Task directions
Copy every line of the entries that includes the word "size".

(Multi-step shape edit data)
○ ○ ○ ○ ○

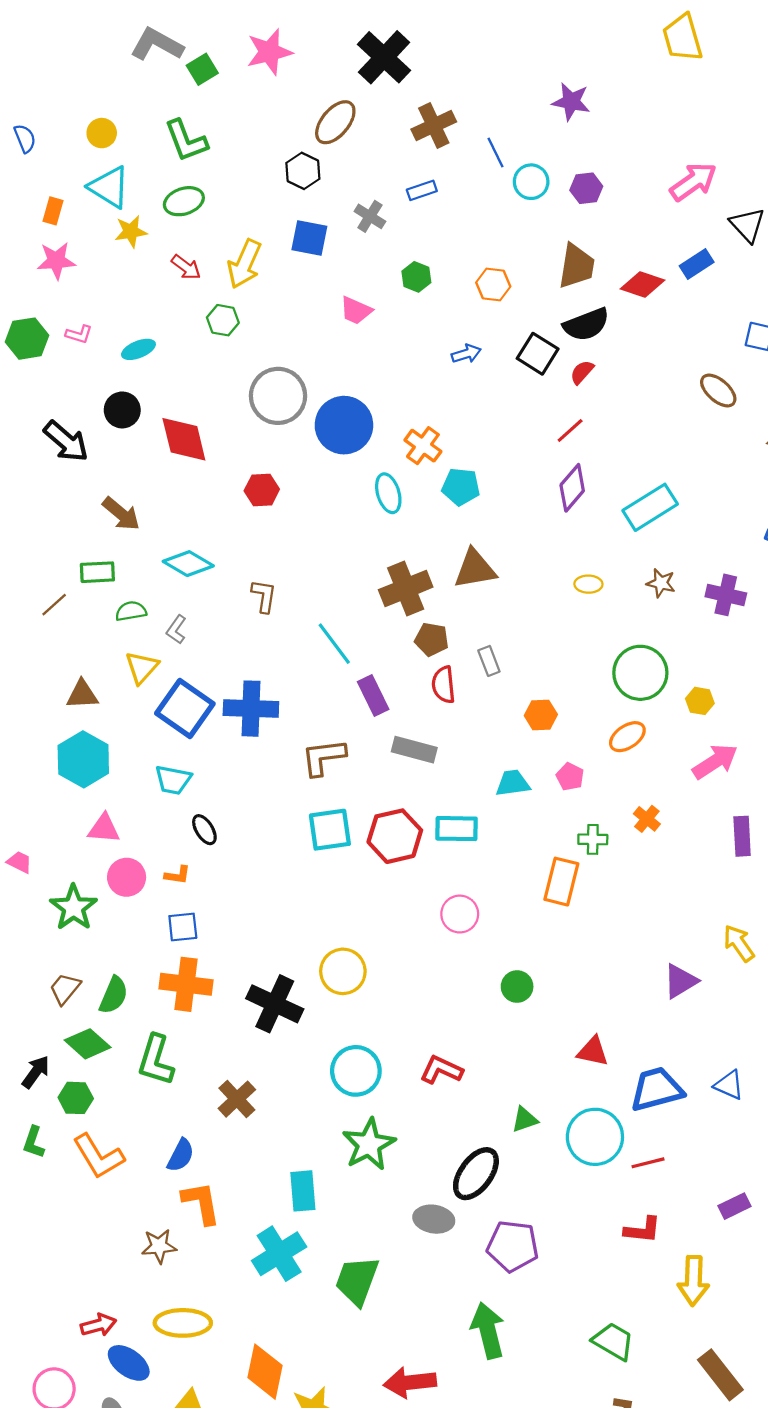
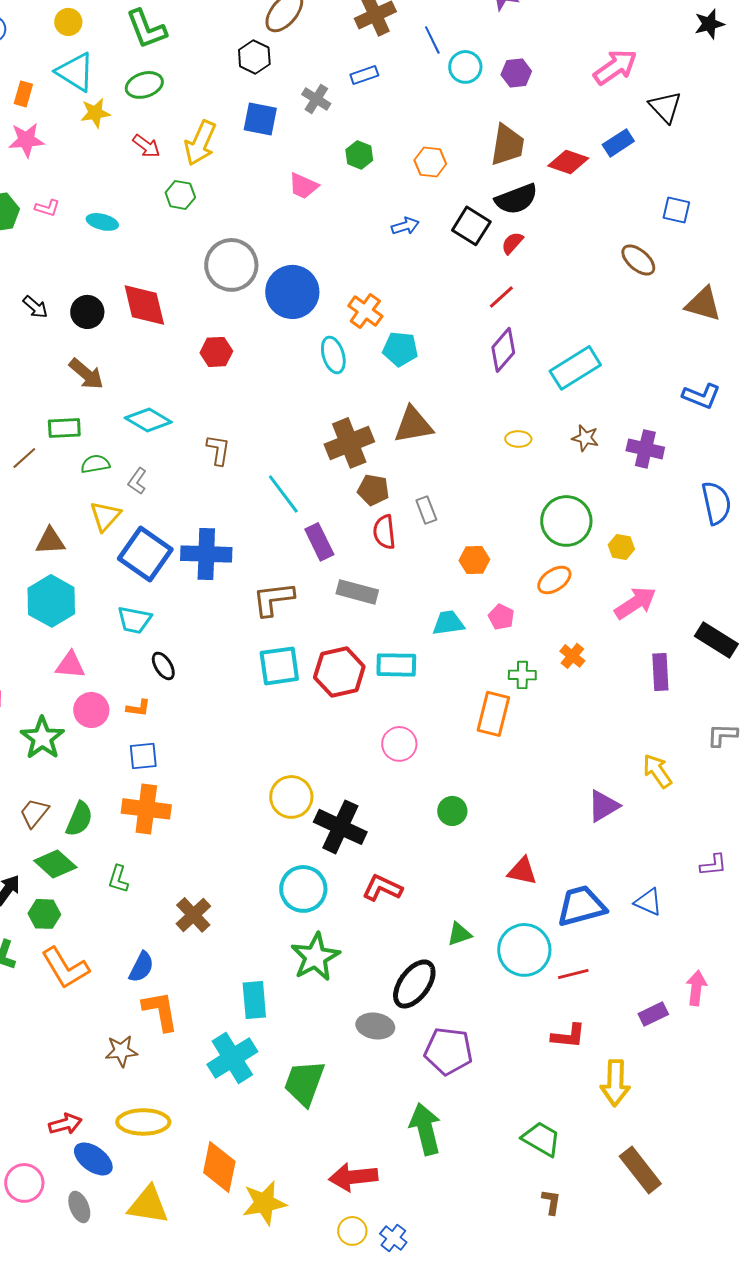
cyan ellipse: (138, 349) -> (102, 222), turned 36
black circle: (122, 410) -> (87, 312), moved
black arrow: (66, 441) -> (35, 307), size x0.6
black cross: (275, 1004) -> (340, 827), moved
green L-shape: (156, 1060) -> (118, 879), size x0.6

○ ○ ○ ○ ○

Response for this exercise
black arrow: (66, 441) -> (35, 307), size x0.6
green L-shape: (156, 1060) -> (118, 879), size x0.6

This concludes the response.